*Problem requirements*. What is needed is an exact copy of the lines in the listing below, from the one with "orange goblet [552,340,599,423]" up to and including the one with "green traffic cone [725,263,827,380]", with no other lines.

········

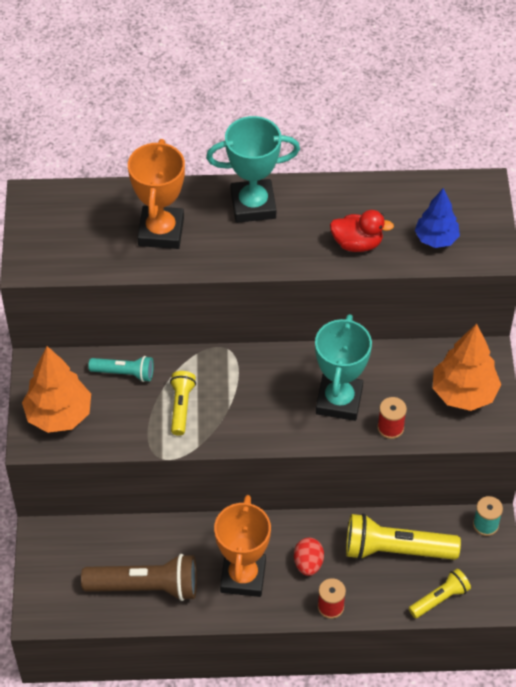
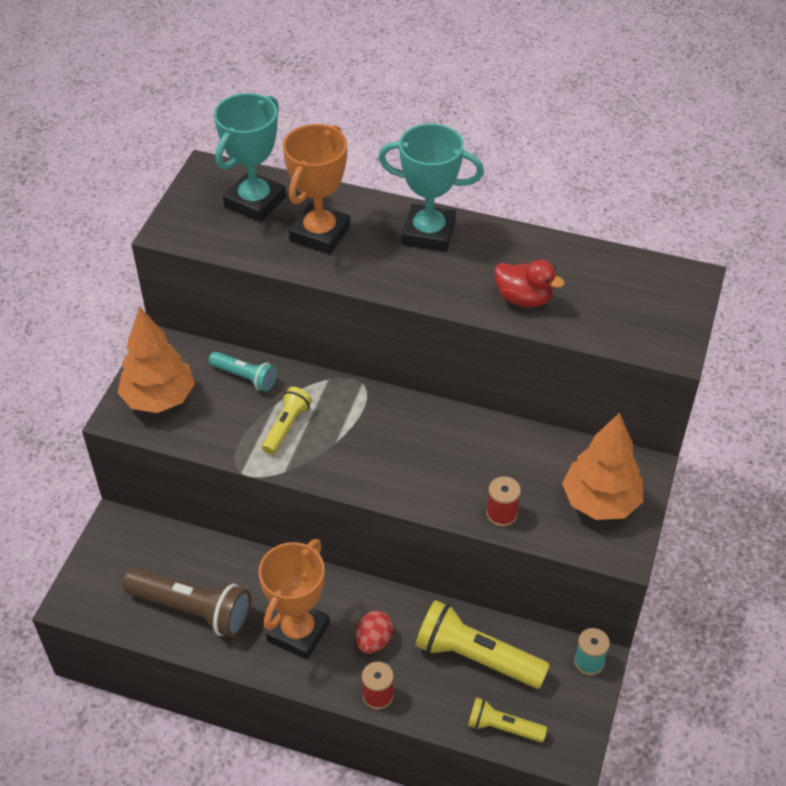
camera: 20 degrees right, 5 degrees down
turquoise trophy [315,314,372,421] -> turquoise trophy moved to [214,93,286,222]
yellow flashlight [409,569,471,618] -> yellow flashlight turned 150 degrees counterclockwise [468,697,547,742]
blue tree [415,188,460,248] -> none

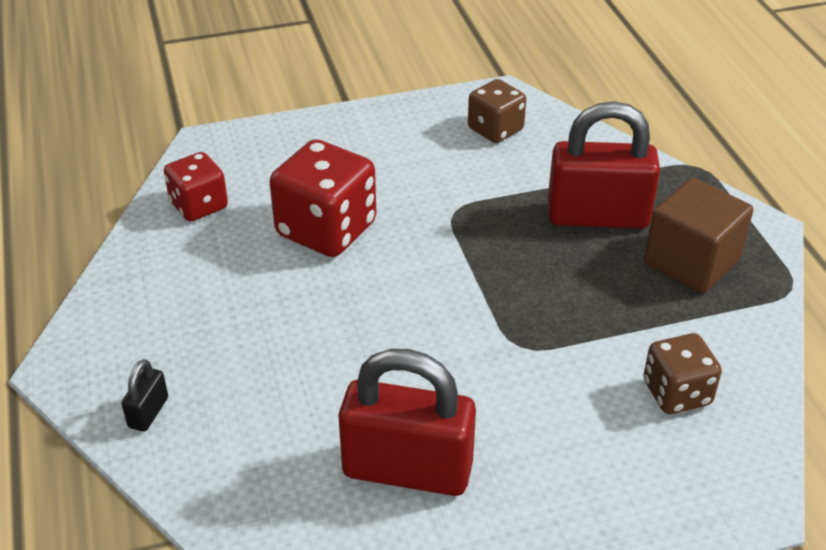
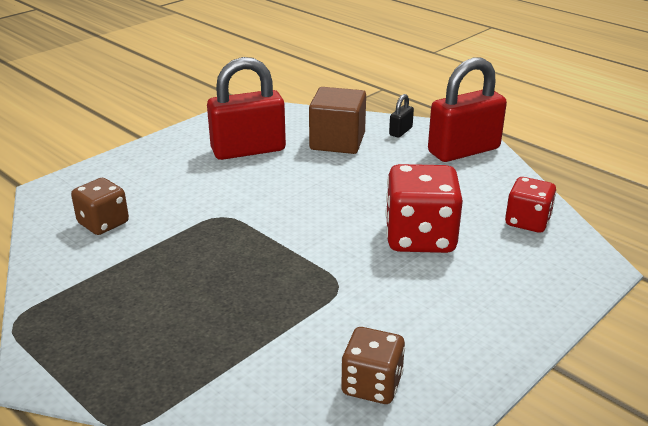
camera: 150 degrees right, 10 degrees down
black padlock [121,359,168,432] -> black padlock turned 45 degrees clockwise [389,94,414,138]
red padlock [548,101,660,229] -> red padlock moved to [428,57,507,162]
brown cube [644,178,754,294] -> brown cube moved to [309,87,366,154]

········

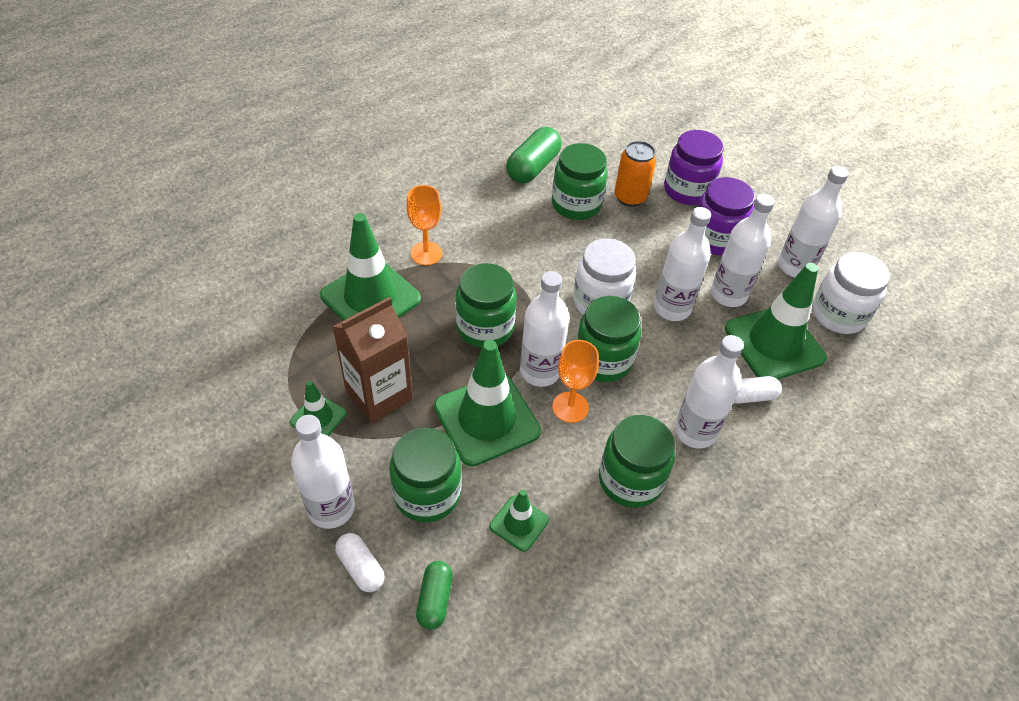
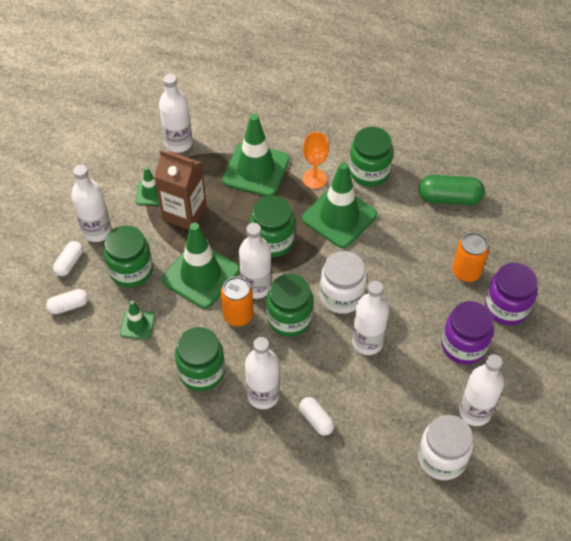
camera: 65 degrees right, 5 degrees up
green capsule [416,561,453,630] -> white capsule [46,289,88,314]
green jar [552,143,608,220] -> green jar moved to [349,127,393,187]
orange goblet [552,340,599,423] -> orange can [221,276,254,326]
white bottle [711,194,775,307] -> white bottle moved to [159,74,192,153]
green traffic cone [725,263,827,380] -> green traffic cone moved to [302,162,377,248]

········

*Exercise answer*.
orange goblet [552,340,599,423] -> orange can [221,276,254,326]
white bottle [711,194,775,307] -> white bottle moved to [159,74,192,153]
green traffic cone [725,263,827,380] -> green traffic cone moved to [302,162,377,248]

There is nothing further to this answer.